Please return all lines in the listing holding the word "sapekezil".

=== Input data ===

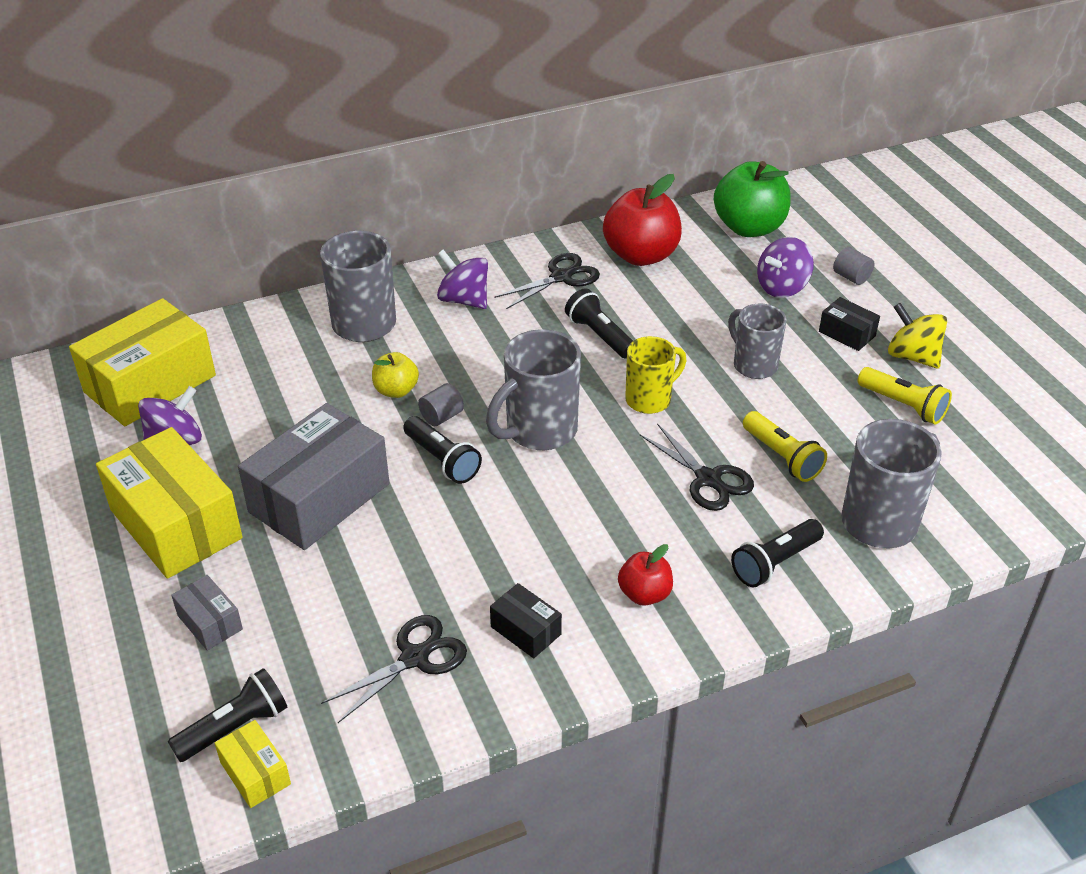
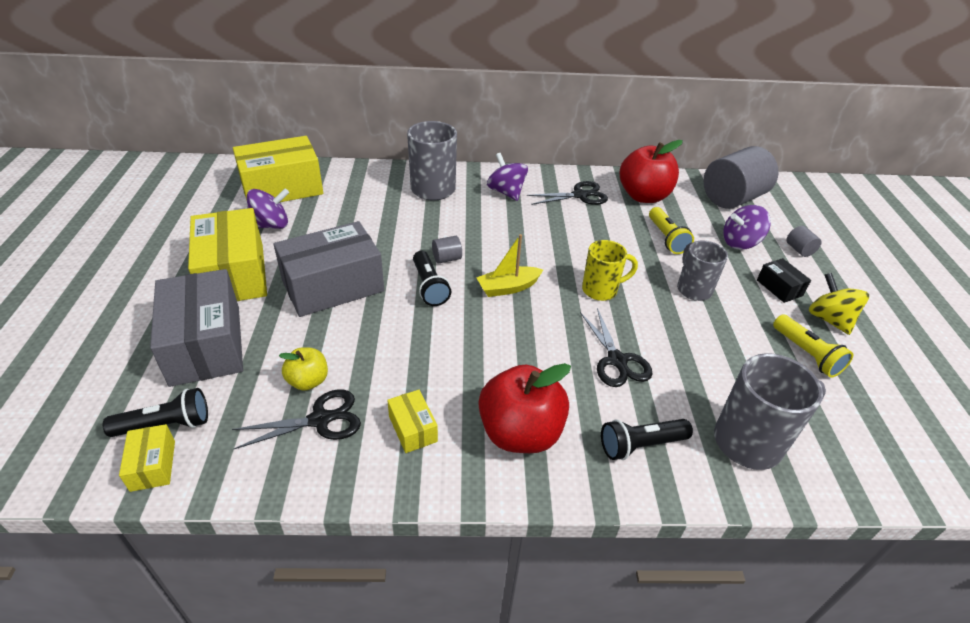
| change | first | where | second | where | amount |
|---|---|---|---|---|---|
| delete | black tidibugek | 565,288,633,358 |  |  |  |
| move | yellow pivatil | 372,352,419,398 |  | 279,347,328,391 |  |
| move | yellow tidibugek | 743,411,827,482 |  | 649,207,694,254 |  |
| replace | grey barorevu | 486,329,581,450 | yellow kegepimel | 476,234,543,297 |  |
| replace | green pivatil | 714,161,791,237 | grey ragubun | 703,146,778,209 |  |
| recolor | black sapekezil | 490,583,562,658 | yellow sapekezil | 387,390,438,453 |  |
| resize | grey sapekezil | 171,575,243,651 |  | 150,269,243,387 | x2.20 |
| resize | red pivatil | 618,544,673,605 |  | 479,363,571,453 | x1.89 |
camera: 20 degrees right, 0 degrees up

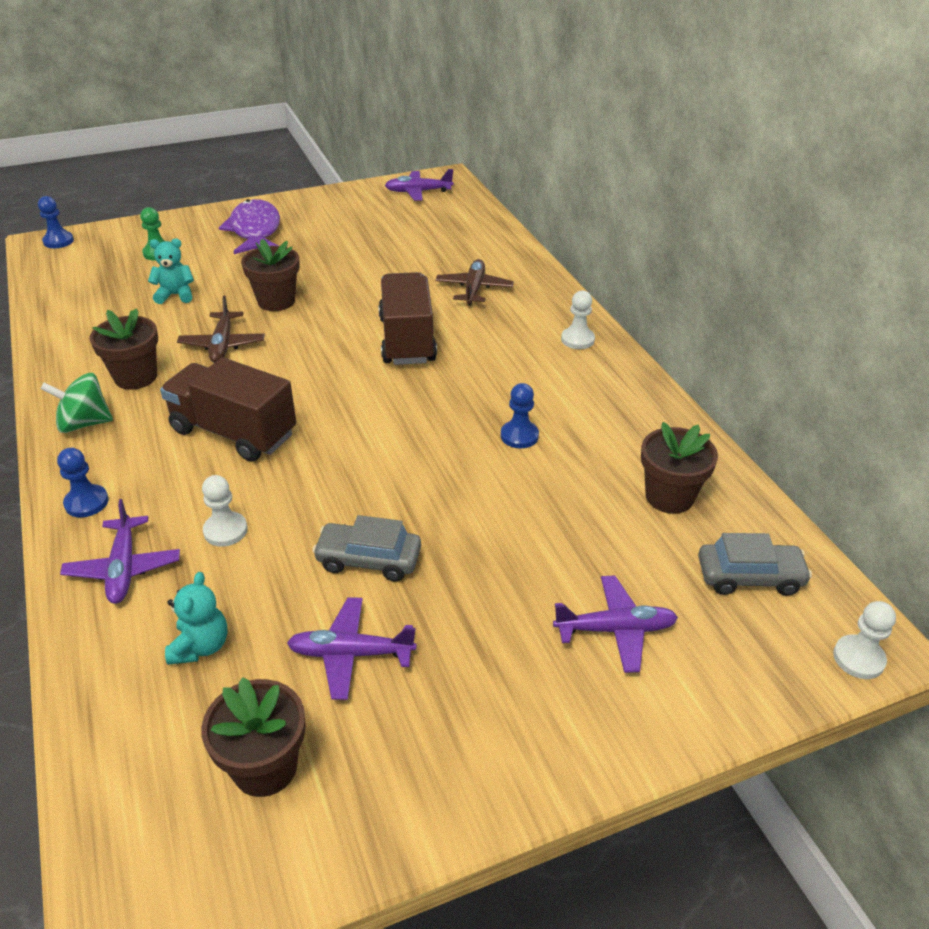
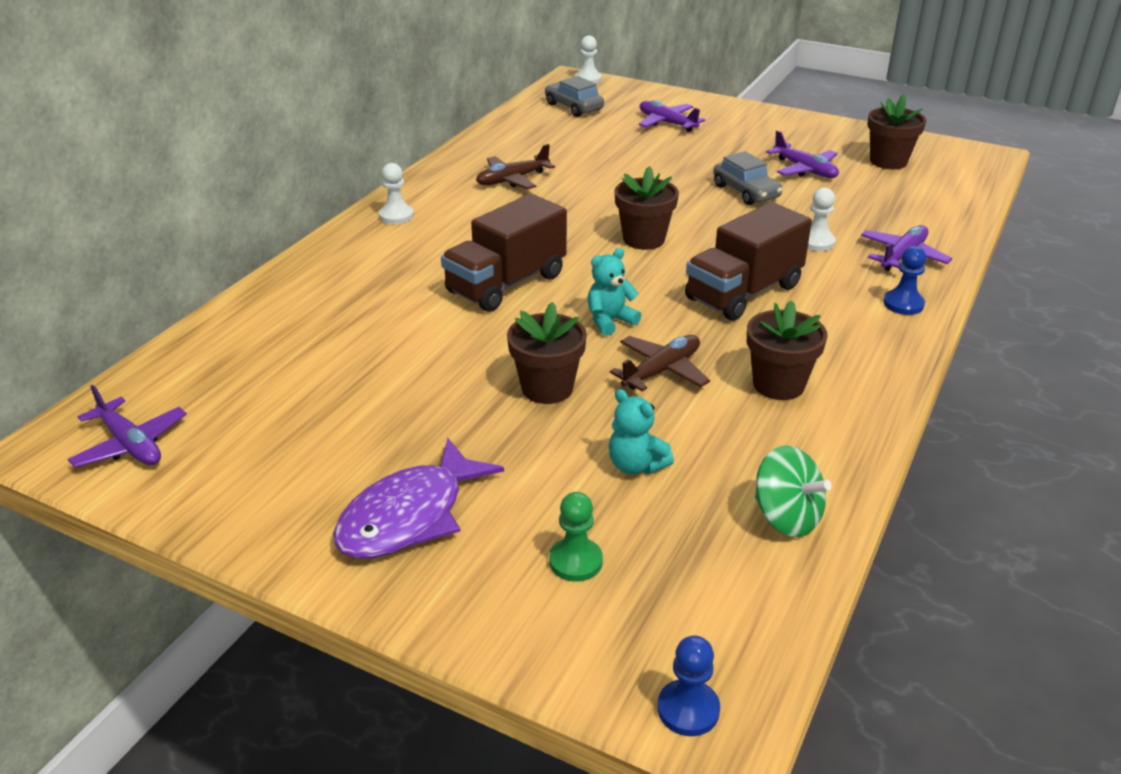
| change | first | where | second | where | amount |
|---|---|---|---|---|---|
| delete | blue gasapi | 501,383,539,448 |  |  |  |
| move | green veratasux | 40,373,113,433 |  | 755,445,832,537 |  |
| move |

===

■ Task response
| recolor | black sapekezil | 490,583,562,658 | yellow sapekezil | 387,390,438,453 |  |
| resize | grey sapekezil | 171,575,243,651 |  | 150,269,243,387 | x2.20 |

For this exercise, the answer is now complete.